SOURCE MATERIAL:
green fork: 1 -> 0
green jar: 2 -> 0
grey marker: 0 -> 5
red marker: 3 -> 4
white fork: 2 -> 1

WORK ORDER: Whatever the material above holds, copy it over exactly, line by line.

SOLVED PROBLEM:
green fork: 1 -> 0
green jar: 2 -> 0
grey marker: 0 -> 5
red marker: 3 -> 4
white fork: 2 -> 1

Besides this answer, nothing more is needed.